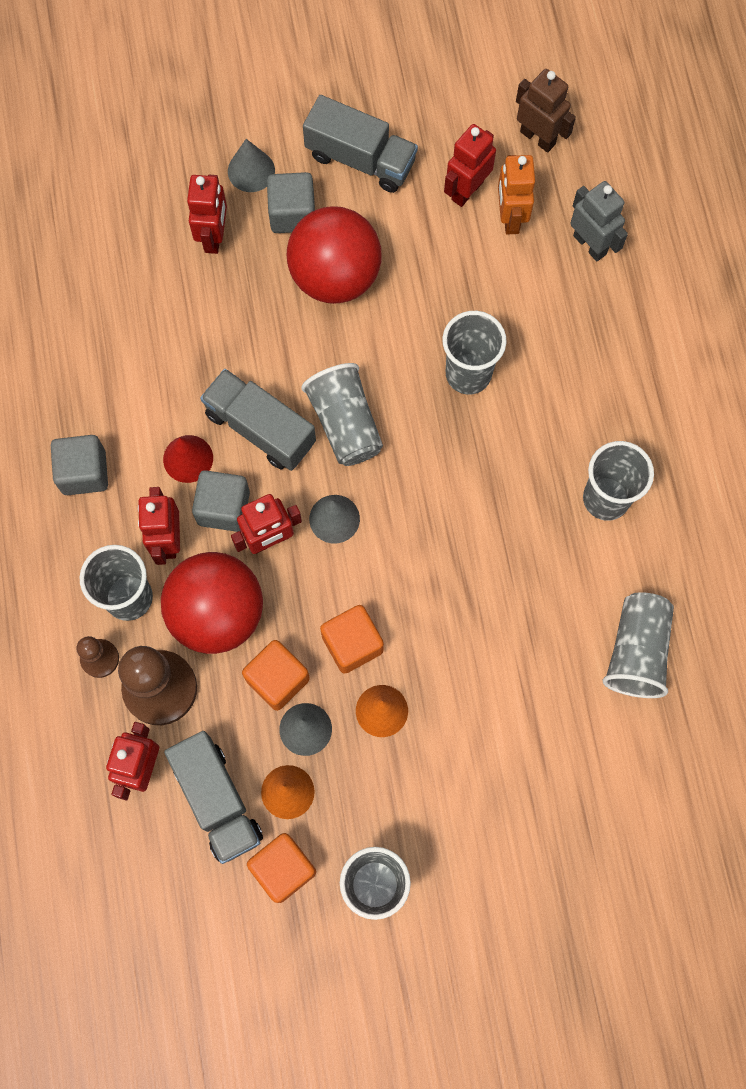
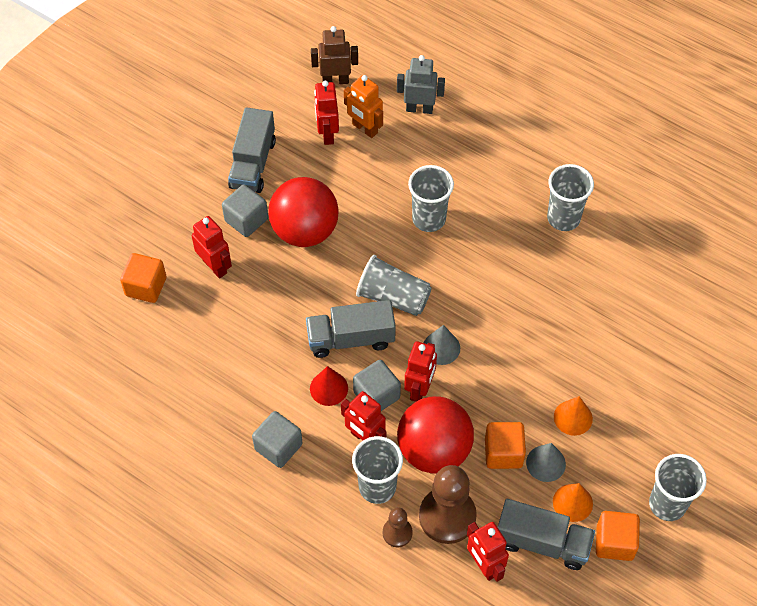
camera: 45 degrees left, 15 degrees down
grey cone [228,139,275,192] -> none
grey truck [303,95,418,193] -> grey truck turned 120 degrees clockwise [228,107,276,193]
orange cube [320,605,384,674] -> orange cube moved to [120,253,166,303]
grey cup [603,592,674,698] -> none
* * * * *
◆ **WHAT TO PRODUCE**
Answer only with the count of lines in the records that include the string "none".

◆ **ANSWER SECTION**
2